● **Your objective**:
Among the records, which lines include "teddy"? List them.

● **Records from a dataset**:

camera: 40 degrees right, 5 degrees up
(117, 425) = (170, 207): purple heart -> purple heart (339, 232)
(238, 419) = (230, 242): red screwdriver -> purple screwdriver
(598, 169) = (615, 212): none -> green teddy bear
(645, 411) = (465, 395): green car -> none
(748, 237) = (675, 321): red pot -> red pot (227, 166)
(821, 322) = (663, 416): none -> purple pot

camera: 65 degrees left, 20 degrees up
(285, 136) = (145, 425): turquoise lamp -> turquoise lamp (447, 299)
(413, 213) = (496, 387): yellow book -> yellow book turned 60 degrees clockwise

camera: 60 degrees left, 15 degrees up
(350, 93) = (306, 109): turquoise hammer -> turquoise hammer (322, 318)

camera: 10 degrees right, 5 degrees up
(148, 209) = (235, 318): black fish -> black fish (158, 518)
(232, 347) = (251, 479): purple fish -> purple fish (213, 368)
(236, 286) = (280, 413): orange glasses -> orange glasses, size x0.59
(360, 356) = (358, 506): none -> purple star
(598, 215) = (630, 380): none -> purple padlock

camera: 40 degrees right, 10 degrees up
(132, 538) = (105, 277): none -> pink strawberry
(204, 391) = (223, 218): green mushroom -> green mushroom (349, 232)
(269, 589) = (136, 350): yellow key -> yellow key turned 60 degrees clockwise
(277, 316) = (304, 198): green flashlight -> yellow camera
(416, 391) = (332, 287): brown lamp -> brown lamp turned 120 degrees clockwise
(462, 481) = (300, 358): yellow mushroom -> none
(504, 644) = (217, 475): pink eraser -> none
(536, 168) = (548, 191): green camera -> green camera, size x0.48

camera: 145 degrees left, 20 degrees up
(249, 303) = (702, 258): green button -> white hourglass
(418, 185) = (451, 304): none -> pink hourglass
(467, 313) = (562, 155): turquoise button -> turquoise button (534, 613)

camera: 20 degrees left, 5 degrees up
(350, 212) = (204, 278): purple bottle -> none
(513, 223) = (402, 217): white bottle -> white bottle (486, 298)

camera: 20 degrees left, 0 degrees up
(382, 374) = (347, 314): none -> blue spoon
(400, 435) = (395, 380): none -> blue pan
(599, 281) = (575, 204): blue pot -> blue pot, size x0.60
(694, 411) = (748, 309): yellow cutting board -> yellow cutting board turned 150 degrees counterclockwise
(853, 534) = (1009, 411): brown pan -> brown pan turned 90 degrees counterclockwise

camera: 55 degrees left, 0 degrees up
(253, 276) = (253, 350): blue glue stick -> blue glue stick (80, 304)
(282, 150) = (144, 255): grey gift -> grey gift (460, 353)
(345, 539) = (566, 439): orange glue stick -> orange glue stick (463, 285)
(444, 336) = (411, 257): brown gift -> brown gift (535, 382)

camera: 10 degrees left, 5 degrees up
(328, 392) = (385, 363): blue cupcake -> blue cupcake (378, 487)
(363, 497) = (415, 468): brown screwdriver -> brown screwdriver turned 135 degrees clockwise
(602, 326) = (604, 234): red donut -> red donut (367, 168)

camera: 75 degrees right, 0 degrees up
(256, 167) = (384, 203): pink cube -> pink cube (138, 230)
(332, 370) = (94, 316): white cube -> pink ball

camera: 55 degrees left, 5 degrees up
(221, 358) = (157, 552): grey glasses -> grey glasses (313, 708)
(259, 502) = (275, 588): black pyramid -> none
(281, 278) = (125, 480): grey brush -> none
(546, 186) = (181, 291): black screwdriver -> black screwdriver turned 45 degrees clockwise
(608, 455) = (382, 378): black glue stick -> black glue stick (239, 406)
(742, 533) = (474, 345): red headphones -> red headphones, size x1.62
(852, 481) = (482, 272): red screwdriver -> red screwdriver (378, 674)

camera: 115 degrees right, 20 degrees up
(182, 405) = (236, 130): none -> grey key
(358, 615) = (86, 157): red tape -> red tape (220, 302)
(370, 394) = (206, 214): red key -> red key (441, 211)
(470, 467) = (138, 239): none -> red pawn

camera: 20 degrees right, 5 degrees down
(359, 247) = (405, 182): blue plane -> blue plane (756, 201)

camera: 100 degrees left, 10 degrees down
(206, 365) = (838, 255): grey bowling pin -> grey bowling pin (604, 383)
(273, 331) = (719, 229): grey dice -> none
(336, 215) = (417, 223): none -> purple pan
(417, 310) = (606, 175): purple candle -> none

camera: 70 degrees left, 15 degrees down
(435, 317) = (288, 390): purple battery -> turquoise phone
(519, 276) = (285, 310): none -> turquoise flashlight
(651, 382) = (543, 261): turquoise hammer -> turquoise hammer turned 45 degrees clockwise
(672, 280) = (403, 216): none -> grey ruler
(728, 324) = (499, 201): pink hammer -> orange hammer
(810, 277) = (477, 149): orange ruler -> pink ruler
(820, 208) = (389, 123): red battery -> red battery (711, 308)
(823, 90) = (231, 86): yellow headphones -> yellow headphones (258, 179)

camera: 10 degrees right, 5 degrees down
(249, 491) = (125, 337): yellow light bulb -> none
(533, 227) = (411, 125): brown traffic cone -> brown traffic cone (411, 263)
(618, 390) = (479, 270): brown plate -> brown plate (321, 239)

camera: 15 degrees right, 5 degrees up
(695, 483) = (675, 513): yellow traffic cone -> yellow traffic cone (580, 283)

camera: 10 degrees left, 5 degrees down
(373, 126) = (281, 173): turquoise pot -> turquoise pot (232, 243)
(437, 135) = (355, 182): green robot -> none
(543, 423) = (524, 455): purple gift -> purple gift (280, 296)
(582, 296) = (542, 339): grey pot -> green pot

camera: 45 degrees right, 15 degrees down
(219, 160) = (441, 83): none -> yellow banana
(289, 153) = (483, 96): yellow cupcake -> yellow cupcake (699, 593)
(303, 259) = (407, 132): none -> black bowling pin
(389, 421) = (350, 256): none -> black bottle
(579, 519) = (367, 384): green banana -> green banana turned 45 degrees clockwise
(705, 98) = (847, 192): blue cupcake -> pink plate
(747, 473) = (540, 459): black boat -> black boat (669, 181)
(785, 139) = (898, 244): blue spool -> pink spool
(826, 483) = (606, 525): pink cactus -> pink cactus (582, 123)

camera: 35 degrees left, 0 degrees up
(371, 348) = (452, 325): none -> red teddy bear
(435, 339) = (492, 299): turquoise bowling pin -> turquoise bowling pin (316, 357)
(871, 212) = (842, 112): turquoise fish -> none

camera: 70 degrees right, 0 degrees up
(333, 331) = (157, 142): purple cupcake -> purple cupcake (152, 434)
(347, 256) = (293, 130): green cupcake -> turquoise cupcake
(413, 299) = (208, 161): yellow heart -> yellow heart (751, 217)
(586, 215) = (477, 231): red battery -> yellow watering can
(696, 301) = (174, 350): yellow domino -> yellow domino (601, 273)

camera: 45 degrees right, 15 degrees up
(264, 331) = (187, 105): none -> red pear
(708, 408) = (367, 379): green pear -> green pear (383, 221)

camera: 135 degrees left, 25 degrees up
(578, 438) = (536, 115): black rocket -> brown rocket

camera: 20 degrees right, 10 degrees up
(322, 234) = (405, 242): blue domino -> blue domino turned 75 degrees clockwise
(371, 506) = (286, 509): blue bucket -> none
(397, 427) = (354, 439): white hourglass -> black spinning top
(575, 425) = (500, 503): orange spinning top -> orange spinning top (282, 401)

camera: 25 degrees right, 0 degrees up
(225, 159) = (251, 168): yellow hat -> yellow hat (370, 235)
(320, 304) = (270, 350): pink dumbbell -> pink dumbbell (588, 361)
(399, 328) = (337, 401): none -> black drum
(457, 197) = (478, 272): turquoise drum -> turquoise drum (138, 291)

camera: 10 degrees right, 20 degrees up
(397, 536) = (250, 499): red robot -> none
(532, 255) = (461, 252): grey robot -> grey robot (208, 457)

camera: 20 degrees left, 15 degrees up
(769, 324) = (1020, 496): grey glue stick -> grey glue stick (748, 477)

● **Solution for this problem**:
(598, 169) = (615, 212): none -> green teddy bear
(371, 348) = (452, 325): none -> red teddy bear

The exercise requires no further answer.